Action item – Copy precisely the first line of the material below and every later line, stopping with the line that contains "sandglass 722 212".

(Given records)

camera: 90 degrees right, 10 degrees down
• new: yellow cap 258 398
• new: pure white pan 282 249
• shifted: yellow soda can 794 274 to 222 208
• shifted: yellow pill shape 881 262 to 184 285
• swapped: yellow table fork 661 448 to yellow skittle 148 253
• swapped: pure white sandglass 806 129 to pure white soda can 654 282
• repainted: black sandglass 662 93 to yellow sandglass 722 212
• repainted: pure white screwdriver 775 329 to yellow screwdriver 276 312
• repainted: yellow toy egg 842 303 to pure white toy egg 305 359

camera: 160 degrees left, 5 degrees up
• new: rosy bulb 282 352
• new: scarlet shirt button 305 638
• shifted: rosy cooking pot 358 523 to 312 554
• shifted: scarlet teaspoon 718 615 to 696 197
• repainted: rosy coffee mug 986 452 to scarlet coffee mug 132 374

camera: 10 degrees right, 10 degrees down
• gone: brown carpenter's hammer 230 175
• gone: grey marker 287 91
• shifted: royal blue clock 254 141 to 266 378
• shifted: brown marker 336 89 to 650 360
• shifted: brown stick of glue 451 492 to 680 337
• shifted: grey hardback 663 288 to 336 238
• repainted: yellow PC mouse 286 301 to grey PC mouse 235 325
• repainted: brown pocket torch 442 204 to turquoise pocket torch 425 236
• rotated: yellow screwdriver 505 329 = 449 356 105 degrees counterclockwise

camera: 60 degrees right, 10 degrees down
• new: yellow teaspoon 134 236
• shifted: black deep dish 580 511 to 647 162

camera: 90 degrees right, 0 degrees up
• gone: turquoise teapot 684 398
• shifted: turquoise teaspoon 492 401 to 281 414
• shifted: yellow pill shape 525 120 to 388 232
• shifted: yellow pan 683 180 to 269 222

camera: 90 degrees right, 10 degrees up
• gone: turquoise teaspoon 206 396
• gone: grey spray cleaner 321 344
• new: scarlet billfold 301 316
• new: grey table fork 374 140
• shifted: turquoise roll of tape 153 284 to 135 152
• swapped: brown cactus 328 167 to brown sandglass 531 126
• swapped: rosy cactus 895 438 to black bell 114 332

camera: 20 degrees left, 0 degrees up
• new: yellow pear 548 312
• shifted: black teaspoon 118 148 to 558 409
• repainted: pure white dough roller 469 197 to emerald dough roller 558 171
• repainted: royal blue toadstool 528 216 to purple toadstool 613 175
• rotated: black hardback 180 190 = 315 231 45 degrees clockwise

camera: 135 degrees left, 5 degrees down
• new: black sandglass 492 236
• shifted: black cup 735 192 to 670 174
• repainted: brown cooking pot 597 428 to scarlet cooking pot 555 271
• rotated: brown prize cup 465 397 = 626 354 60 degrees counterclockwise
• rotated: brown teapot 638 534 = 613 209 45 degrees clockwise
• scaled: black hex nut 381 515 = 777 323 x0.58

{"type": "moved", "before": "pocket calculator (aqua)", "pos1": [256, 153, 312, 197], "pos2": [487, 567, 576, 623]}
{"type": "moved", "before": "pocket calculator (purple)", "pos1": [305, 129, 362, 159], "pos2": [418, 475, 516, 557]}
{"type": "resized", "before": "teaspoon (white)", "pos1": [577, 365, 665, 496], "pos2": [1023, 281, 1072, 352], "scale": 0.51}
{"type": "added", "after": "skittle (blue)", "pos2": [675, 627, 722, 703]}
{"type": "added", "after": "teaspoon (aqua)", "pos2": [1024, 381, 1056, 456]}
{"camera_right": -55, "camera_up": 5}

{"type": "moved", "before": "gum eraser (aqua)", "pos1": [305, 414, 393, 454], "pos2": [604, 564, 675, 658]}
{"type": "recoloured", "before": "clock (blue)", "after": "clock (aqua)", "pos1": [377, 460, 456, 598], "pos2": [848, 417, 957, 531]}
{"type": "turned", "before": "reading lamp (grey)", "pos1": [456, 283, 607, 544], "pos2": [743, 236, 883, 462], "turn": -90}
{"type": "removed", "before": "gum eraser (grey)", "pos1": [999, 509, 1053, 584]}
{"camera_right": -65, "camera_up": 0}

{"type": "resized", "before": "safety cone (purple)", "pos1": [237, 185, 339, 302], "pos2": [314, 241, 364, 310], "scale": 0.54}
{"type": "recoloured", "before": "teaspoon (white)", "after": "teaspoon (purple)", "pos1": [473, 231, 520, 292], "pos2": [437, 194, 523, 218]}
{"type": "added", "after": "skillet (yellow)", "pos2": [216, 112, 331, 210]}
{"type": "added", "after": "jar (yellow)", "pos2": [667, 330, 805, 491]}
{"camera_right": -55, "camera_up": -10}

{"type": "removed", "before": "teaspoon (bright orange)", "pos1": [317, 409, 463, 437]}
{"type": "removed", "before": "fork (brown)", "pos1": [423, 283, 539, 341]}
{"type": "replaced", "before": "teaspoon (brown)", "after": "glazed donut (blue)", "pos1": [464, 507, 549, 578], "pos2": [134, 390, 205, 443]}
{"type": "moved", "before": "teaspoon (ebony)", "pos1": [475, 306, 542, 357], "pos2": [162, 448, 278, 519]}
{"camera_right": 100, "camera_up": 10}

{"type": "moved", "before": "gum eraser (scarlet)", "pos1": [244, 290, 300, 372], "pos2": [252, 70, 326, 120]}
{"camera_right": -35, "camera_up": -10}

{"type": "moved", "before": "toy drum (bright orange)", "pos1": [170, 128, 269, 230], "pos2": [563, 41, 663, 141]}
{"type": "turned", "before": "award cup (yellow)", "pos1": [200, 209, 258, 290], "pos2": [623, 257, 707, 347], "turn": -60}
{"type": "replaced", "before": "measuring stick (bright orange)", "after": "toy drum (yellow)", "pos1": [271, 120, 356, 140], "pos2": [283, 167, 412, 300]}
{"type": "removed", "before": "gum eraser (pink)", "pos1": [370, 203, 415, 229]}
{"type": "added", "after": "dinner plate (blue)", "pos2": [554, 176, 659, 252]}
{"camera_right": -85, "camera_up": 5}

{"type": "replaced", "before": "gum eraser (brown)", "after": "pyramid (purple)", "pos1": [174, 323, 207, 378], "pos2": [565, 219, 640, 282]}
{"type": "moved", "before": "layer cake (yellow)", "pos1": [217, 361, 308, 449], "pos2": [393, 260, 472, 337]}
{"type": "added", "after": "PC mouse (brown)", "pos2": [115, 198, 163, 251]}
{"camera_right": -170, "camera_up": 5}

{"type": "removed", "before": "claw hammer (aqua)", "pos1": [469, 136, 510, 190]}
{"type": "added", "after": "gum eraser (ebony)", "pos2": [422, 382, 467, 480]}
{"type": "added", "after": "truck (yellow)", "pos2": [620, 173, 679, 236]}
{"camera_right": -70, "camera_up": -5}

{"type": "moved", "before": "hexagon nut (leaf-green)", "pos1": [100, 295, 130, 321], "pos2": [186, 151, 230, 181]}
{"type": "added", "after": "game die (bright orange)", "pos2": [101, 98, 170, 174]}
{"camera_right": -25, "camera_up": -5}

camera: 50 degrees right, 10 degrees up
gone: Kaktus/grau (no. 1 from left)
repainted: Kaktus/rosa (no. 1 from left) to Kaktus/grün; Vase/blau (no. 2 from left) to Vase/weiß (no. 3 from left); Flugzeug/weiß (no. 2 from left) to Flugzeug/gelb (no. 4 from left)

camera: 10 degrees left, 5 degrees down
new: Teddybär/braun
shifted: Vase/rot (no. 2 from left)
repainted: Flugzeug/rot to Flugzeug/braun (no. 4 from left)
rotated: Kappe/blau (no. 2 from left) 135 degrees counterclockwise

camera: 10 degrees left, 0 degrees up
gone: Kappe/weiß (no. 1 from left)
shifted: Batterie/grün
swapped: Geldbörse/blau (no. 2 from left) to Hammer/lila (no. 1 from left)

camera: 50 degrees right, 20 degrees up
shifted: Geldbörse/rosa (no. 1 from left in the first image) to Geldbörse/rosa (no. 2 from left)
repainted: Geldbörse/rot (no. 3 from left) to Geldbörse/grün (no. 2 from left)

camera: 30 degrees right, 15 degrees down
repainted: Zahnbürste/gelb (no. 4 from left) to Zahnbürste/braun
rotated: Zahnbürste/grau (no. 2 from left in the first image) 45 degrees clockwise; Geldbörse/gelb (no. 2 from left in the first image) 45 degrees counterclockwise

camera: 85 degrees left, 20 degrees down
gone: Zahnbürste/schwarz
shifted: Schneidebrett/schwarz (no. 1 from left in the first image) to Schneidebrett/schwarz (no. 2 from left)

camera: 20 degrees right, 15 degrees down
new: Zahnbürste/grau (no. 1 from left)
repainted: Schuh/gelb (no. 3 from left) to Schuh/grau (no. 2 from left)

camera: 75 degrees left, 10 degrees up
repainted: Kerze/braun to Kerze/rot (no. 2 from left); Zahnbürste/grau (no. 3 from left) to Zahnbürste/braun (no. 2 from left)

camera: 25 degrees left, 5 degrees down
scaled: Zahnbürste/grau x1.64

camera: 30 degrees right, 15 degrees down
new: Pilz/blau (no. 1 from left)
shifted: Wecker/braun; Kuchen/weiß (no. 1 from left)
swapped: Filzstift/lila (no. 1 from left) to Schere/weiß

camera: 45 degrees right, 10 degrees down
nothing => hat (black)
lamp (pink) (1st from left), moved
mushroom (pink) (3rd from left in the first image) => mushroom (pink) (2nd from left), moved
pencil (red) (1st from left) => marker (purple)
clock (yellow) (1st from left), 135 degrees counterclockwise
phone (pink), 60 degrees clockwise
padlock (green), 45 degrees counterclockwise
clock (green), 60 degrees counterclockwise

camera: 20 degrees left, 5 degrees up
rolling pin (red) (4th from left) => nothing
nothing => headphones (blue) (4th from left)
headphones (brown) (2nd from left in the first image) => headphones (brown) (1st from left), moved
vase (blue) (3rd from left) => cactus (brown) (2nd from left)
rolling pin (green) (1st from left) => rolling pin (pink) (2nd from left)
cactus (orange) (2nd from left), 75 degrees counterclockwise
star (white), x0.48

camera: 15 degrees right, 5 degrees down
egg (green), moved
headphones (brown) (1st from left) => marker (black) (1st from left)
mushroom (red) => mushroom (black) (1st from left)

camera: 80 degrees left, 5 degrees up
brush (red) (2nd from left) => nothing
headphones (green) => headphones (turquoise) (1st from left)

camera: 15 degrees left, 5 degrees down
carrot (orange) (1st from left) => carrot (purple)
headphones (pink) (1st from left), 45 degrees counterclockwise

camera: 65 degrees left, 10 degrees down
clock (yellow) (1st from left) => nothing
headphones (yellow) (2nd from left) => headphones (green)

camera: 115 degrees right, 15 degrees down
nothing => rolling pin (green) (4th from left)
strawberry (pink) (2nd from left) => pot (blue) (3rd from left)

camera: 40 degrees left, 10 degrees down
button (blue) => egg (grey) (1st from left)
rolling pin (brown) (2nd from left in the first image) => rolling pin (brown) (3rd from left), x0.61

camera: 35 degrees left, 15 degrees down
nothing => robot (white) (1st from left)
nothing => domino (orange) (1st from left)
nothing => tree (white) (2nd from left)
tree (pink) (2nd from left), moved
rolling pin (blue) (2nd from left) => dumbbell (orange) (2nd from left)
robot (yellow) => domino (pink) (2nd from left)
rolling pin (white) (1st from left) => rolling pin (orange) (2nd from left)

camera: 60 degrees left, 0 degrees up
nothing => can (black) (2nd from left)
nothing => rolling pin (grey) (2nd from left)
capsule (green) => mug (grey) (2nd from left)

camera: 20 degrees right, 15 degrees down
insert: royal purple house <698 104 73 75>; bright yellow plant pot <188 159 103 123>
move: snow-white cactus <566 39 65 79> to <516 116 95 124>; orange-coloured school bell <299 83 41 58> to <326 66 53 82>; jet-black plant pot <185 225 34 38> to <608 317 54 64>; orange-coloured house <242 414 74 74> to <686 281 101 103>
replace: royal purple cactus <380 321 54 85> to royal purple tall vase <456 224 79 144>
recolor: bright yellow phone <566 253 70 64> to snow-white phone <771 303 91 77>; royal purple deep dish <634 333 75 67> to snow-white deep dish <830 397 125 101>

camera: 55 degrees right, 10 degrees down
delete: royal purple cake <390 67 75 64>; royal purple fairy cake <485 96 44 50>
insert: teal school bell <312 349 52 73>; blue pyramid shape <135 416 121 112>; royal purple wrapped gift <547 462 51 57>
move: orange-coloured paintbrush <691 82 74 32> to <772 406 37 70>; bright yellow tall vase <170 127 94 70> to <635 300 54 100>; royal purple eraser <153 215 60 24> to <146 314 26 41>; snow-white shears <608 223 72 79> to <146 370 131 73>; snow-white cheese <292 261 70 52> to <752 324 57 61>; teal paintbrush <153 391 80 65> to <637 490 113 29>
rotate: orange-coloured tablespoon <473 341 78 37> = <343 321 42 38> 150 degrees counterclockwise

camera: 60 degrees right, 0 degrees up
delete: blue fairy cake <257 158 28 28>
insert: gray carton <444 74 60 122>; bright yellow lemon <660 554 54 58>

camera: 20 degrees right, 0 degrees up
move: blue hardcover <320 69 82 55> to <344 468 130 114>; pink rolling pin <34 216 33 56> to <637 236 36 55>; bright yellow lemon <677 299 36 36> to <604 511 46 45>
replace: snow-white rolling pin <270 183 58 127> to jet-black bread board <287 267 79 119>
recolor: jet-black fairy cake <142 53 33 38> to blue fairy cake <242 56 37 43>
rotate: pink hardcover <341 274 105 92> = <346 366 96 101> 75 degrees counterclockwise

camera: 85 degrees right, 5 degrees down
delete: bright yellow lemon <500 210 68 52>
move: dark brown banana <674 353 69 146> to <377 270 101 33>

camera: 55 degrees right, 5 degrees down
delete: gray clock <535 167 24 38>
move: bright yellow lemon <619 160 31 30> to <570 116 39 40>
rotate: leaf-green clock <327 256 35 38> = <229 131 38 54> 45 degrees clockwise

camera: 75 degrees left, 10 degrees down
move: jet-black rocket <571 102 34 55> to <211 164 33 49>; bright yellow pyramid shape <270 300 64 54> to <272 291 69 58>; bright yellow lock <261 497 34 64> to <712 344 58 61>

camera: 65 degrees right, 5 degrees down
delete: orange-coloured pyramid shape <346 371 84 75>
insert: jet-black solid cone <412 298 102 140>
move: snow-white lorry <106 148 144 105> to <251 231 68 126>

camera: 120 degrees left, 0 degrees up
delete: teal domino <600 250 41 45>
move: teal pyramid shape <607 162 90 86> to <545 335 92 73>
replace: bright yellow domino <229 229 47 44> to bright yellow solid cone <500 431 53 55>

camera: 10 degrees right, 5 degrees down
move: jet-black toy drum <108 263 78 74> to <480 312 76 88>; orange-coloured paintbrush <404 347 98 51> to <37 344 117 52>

(End Given records)

Response area –
camera: 90 degrees right, 10 degrees down
• new: yellow cap 258 398
• new: pure white pan 282 249
• shifted: yellow soda can 794 274 to 222 208
• shifted: yellow pill shape 881 262 to 184 285
• swapped: yellow table fork 661 448 to yellow skittle 148 253
• swapped: pure white sandglass 806 129 to pure white soda can 654 282
• repainted: black sandglass 662 93 to yellow sandglass 722 212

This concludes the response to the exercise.